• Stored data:

════

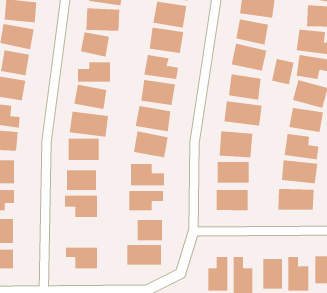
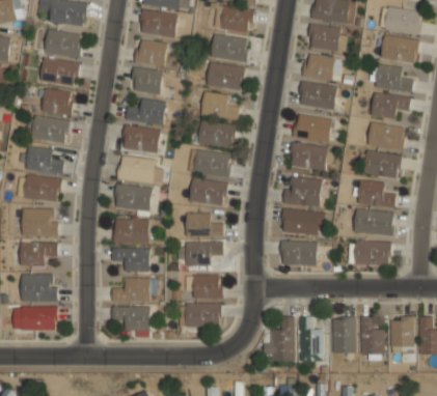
building: [271,58,294,85] -> none
building: none -> [113,279,153,301]

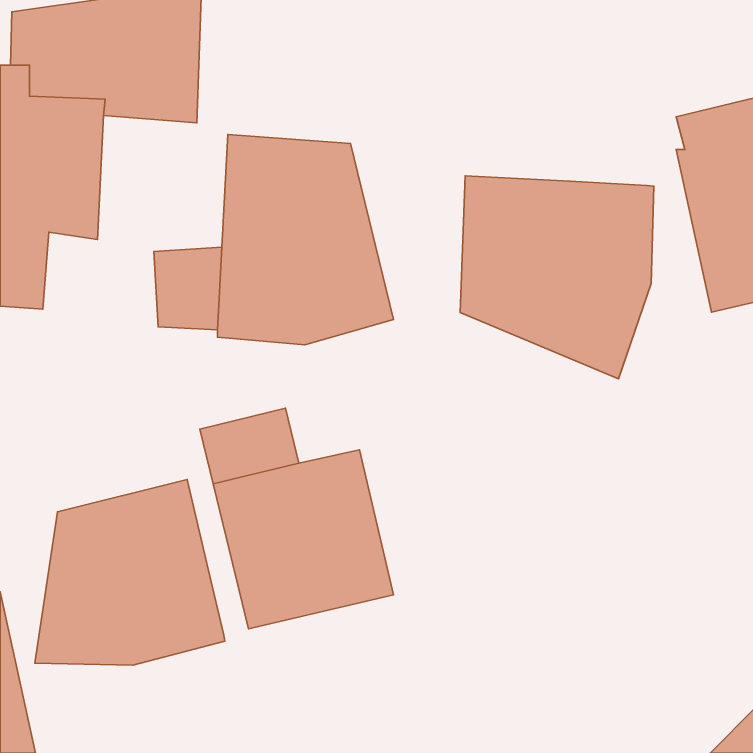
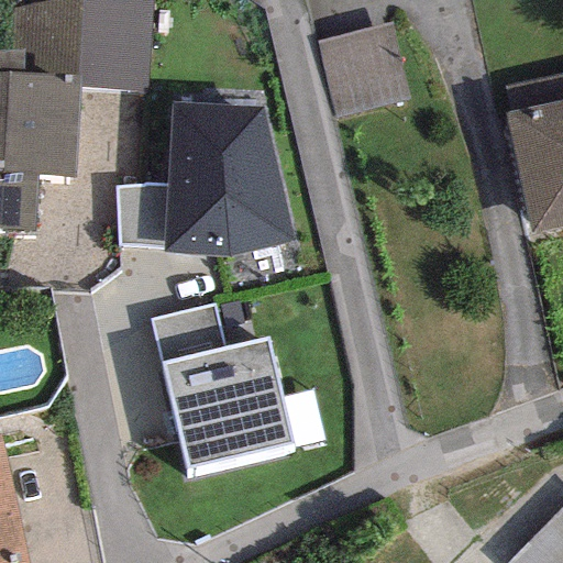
building: none -> [318,22,410,115]
building: [460,176,654,379] -> none
building: [35,479,225,665] -> none

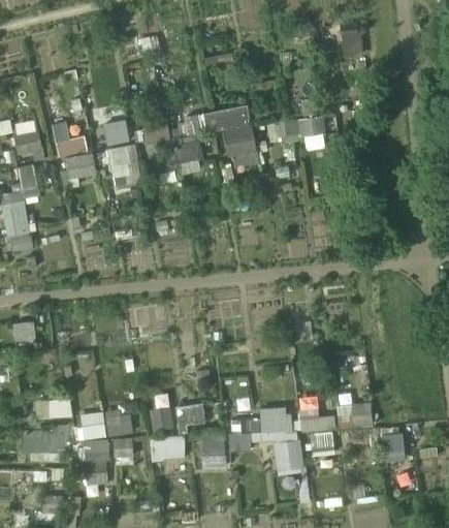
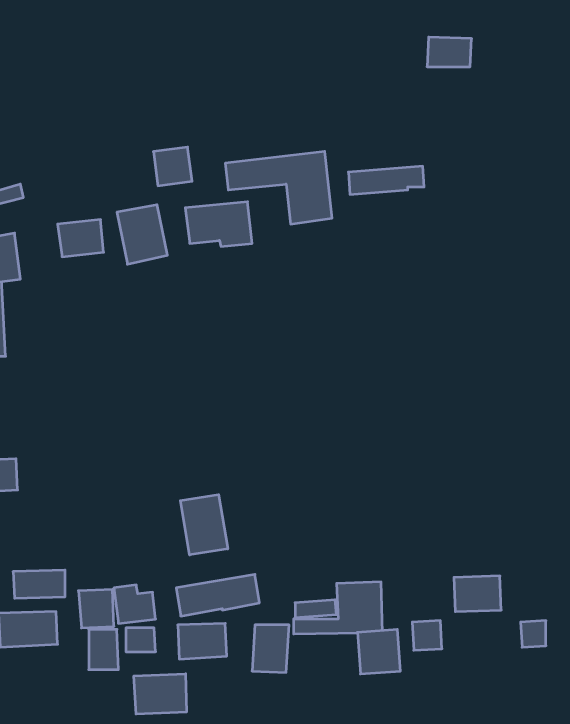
building: [103,120,130,147] -> [153,147,192,186]
building: [52,121,89,157] -> none
building: none -> [180,495,228,555]
building: [299,409,334,431] -> none
building: none -> [134,674,186,714]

════

• Description of the task: The response should contain every record above exactly as written, and none of the pictures.

• Result below:
building: [271,58,294,85] -> none
building: none -> [113,279,153,301]

building: none -> [318,22,410,115]
building: [460,176,654,379] -> none
building: [35,479,225,665] -> none

building: [103,120,130,147] -> [153,147,192,186]
building: [52,121,89,157] -> none
building: none -> [180,495,228,555]
building: [299,409,334,431] -> none
building: none -> [134,674,186,714]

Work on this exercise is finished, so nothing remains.